• LISTING
:::::

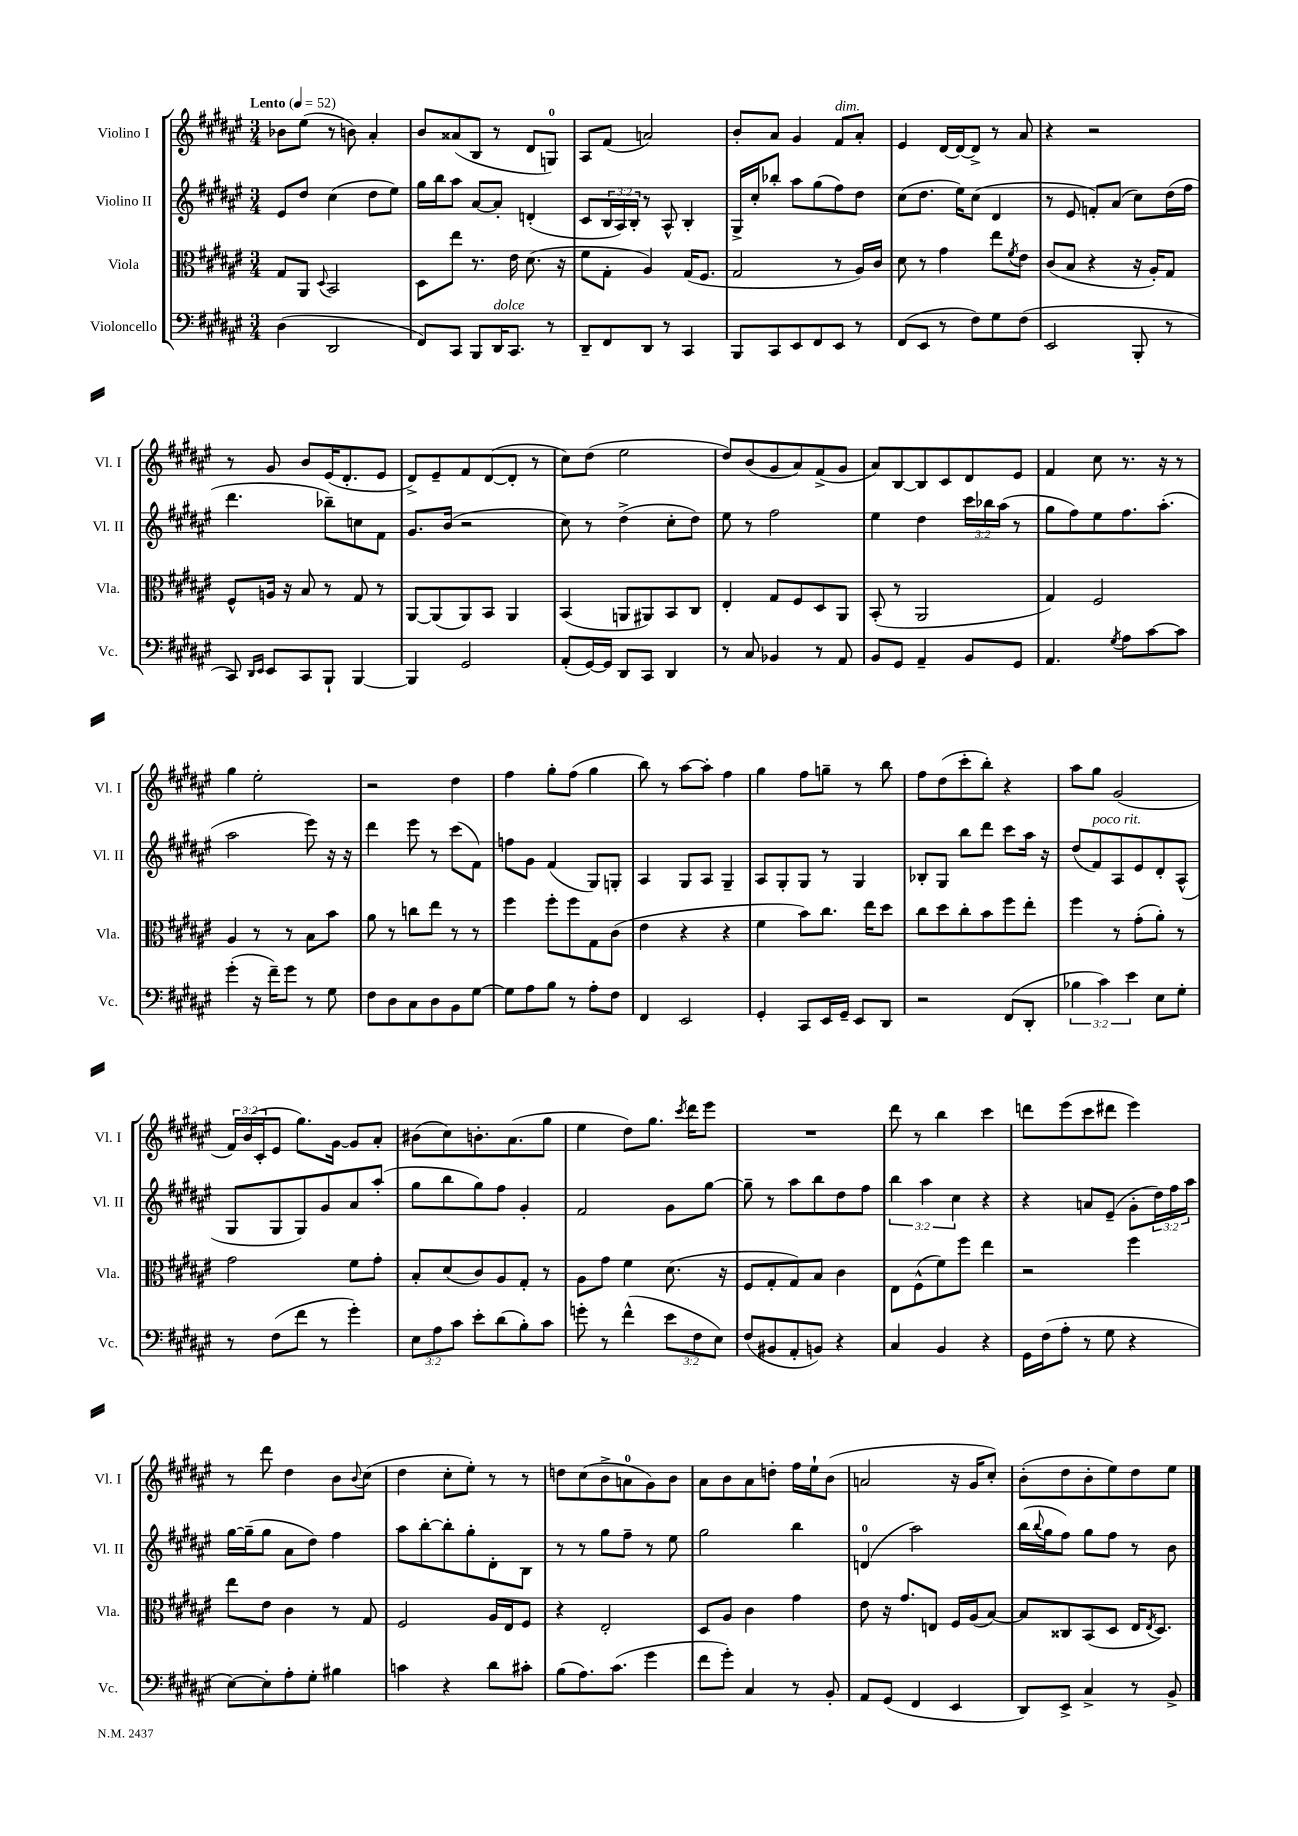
<<
\new StaffGroup <<
\new Staff = "s0" \with { instrumentName = "Violino I" shortInstrumentName = "Vl. I" } {
    \clef treble \key fis \major \numericTimeSignature \time 3/4 \override Staff.TupletNumber.text = #tuplet-number::calc-fraction-text \tempo "Lento" 4 = 52
    bes'8 eis''8( r8 b'8) ais'4-. |
    b'8 aisis'8( b8 r8 dis'8 g8-0) |
    ais8 fis'8( a'2) |
    b'8-. ais'8 gis'4 fis'8^\markup { \italic "dim." } ais'8-. |
    eis'4 dis'16~ dis'16~ dis'8-> r8 ais'8 |
    r4 r2 |
    r8 gis'8 b'8 eis'16( dis'8.-. eis'8 |
    dis'8->) eis'8-- fis'8 dis'8~( dis'8-. r8 |
    cis''8) dis''8( eis''2 |
    dis''8) b'8( gis'8 ais'8) fis'8->( gis'8 |
    ais'8) b8~ b8 cis'8 dis'8 eis'8 |
    fis'4 cis''8 r8. r16 r8 |
    gis''4 eis''2-. |
    r2 dis''4 |
    fis''4 gis''8-. fis''8( gis''4 |
    b''8) r8 ais''8~ ais''8-. fis''4 |
    gis''4 fis''8 g''8-- r8 b''8 |
    fis''8 dis''8( cis'''8-. b''8-.) r4 |
    ais''8 gis''8 gis'2( |
    \tuplet 3/2 { fis'16) b'16( cis'16-. } eis'8 gis''8.) gis'16~ gis'8 ais'8-. |
    bis'8( cis''8) b'8.-. ais'8.( gis''8 |
    eis''4 dis''8) gis''8. \acciaccatura { cis'''8 } dis'''16 eis'''8 |
    R2. |
    dis'''8 r8 b''4 cis'''4 |
    d'''8 eis'''8( cis'''8 dis'''8 eis'''4) |
    r8 dis'''8 dis''4 b'8 \appoggiatura { b'8 } cis''8( |
    dis''4 cis''8-. eis''8-.) r8 r8 |
    d''8 cis''8( b'8-> a'8-0 gis'8) b'8 |
    ais'8 b'8 ais'8 d''8-. fis''16 eis''16-! b'8( |
    a'2 r16 gis'16 cis''8-.) |
    b'8-.( dis''8 b'8-. eis''8) dis''8 eis''8 \bar "|." |
}
\new Staff = "s1" \with { instrumentName = "Violino II" shortInstrumentName = "Vl. II" } {
    \clef treble \key fis \major \numericTimeSignature \time 3/4 \override Staff.TupletNumber.text = #tuplet-number::calc-fraction-text
    eis'8 dis''8 cis''4( dis''8 eis''8) |
    gis''16 b''16 ais''8 ais'8~ ais'8-. d'4-.( |
    cis'8 \tuplet 3/2 { b16 ais16) b16-. } r8 ais8-^ b4-. |
    gis16-> cis''16-. bes''8-. ais''8 gis''8( fis''8) dis''8 |
    cis''8( dis''8. eis''16) cis''8( dis'4 |
    r8 eis'8 f'8-.) ais'8( cis''8) dis''16( fis''16 |
    dis'''4. bes''8--) c''8 fis'8 |
    gis'8. b'16( r2 |
    cis''8) r8 dis''4->( cis''8-. dis''8) |
    eis''8 r8 fis''2 |
    eis''4 dis''4 \tuplet 3/2 { cis'''16 bes''16 ais''16( } r8 |
    gis''8 fis''8) eis''8 fis''8. ais''8.-.( |
    ais''2 eis'''8) r16 r16 |
    dis'''4 eis'''8 r8 cis'''8( fis'8) |
    f''8 gis'8 fis'4( gis8) g8-. |
    ais4 gis8 ais8 gis4-- |
    ais8 gis8-. gis8 r8 gis4 |
    bes8-. gis8 b''8 dis'''8 cis'''8 ais''16 r16 |
    dis''8( fis'8^\markup { \italic "poco rit." }) ais8 eis'8 dis'8-. ais8-^( |
    gis8 gis8 gis8) gis'8 ais'8 ais''8-.( |
    gis''8 b''8 gis''8) fis''8 gis'4-. |
    fis'2 gis'8 gis''8~ |
    gis''8-- r8 ais''8 b''8 dis''8 fis''8 |
    \tuplet 3/2 { b''4 ais''4 cis''4 } r4 |
    r4 a'8 eis'8--( gis'8-. \tuplet 3/2 { dis''16) fis''16 ais''16 } |
    gis''16~ gis''16--( gis''8 ais'8 dis''8) fis''4 |
    ais''8 b''8~-. b''8-. gis''8-. dis'8-. b8 |
    r8 r8 gis''8 fis''8-- r8 eis''8 |
    gis''2 b''4 |
    d'4-0( ais''2) |
    b''16( \appoggiatura { b''8 } gis''16 fis''8) gis''8 fis''8 r8 b'8 \bar "|." |
}
\new Staff = "s2" \with { instrumentName = "Viola" shortInstrumentName = "Vla." } {
    \clef alto \key fis \major \numericTimeSignature \time 3/4
    gis8 ais,8 \appoggiatura { dis8 } b,2 |
    dis8 eis''8 r8. eis'16 dis'8.( r16 |
    fis'8 gis8-. ais4) gis16( fis8. |
    gis2 r8 ais16) cis'16 |
    dis'8 r8 gis'4 eis''8 \acciaccatura { fis'8 } eis'8 |
    cis'8( b8 r4 r16 ais16-.) gis8 |
    fis8-^ a16 r16 b8 r8 gis8 r8 |
    ais,8~ ais,8( ais,8) b,8 ais,4 |
    b,4( a,8 ais,8) b,8 cis8 |
    eis4-. gis8 fis8 dis8 ais,8 |
    b,8-.( r8 ais,2 |
    gis4) fis2 |
    ais4 r8 r8 b8 b'8 |
    ais'8 r8 c''8 eis''8 r8 r8 |
    fis''4 fis''8-. fis''8 gis8 cis'8( |
    eis'4 r4 r4 |
    fis'4 b'8) cis''8. eis''16 dis''8 |
    cis''8 dis''8 cis''8-. b'8 fis''8 eis''8-. |
    fis''4 r8 gis'8-.( ais'8-.) r8 |
    gis'2 fis'8 gis'8-. |
    b8-. dis'8( cis'8) ais8 gis8-. r8 |
    ais8 gis'8 fis'4 dis'8.( r16 |
    fis8 gis8-. gis8) b8 cis'4 |
    eis8 fis8-^( fis'8) fis''8 eis''4 |
    r2 fis''4 |
    eis''8 eis'8 cis'4 r8 gis8 |
    fis2 ais16 eis16 fis8 |
    r4 eis2-. |
    dis8 ais8 cis'4 gis'4 |
    eis'8 r16 gis'8. e8 fis16 ais16( b8~) |
    b8 cisis8 b,8( dis8 eis16 \acciaccatura { eis8 } dis8.) \bar "|." |
}
\new Staff = "s3" \with { instrumentName = "Violoncello" shortInstrumentName = "Vc." } {
    \clef bass \key fis \major \numericTimeSignature \time 3/4 \override Staff.TupletNumber.text = #tuplet-number::calc-fraction-text
    dis4( dis,2 |
    fis,8) cis,8 b,,8 dis,16^\markup { \italic "dolce" } cis,8. r8 |
    dis,8-- fis,8 dis,8 r8 cis,4 |
    b,,8 cis,8 eis,8 fis,8 eis,8 r8 |
    fis,8( eis,8 r8 fis8) gis8 fis8( |
    eis,2 b,,8-. r8 |
    cis,8) \grace { dis,16 eis,16 } eis,8 cis,8 b,,8-! b,,4~ |
    b,,4 gis,2 |
    ais,8-.( gis,16~) gis,16 dis,8 cis,8 dis,4 |
    r8 cis8 bes,4 r8 ais,8 |
    b,8 gis,8 ais,4-- b,8 gis,8 |
    ais,4. \acciaccatura { gis8 } ais8 cis'8~ cis'8 |
    gis'4-.( r16 fis'16--) gis'8 r8 gis8 |
    fis8 dis8 cis8 dis8 b,8 gis8~ |
    gis8 ais8 b8 r8 ais8-. fis8 |
    fis,4 eis,2 |
    gis,4-. cis,8 eis,16 gis,16-- eis,8 dis,8 |
    r2 fis,8( dis,8-. |
    \tuplet 3/2 { bes4 cis'4) eis'4 } eis8 gis8-. |
    r8 fis8( fis'8 r8 gis'4-.) |
    \tuplet 3/2 { eis8 ais8 cis'8 } eis'8-. dis'8( b8-.) cis'8 |
    g'8-. r8 fis'4-^( \tuplet 3/2 { eis'8 fis8 eis8) } |
    fis8( bis,8 ais,8-. b,8) r4 |
    cis4 b,4 r4 |
    gis,16 fis16( ais8-. r8 gis8 r4 |
    eis8~) eis8-. ais8-. gis8-. bis4 |
    c'4 r4 dis'8 cis'8-. |
    b8( ais8.) cis'8.( gis'4 |
    fis'8 gis'8-.) cis4 r8 b,8-. |
    ais,8 gis,8( fis,4 eis,4 |
    dis,8) eis,8-> cis4-> r8 b,8-> \bar "|." |
}
>>
>>
\layout { \context { \Score \remove "Bar_number_engraver" } }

:::::

• AIM
Copy the items character for character, from their beginning up to and including the line with "fis''8 dis''8( cis'''8-. b''8-.) r4 |", and omit the picture.

• OUTPUT OF THE TASK
<<
\new StaffGroup <<
\new Staff = "s0" \with { instrumentName = "Violino I" shortInstrumentName = "Vl. I" } {
    \clef treble \key fis \major \numericTimeSignature \time 3/4 \override Staff.TupletNumber.text = #tuplet-number::calc-fraction-text \tempo "Lento" 4 = 52
    bes'8 eis''8( r8 b'8) ais'4-. |
    b'8 aisis'8( b8 r8 dis'8 g8-0) |
    ais8 fis'8( a'2) |
    b'8-. ais'8 gis'4 fis'8^\markup { \italic "dim." } ais'8-. |
    eis'4 dis'16~ dis'16~ dis'8-> r8 ais'8 |
    r4 r2 |
    r8 gis'8 b'8 eis'16( dis'8.-. eis'8 |
    dis'8->) eis'8-- fis'8 dis'8~( dis'8-. r8 |
    cis''8) dis''8( eis''2 |
    dis''8) b'8( gis'8 ais'8) fis'8->( gis'8 |
    ais'8) b8~ b8 cis'8 dis'8 eis'8 |
    fis'4 cis''8 r8. r16 r8 |
    gis''4 eis''2-. |
    r2 dis''4 |
    fis''4 gis''8-. fis''8( gis''4 |
    b''8) r8 ais''8~ ais''8-. fis''4 |
    gis''4 fis''8 g''8-- r8 b''8 |
    fis''8 dis''8( cis'''8-. b''8-.) r4 |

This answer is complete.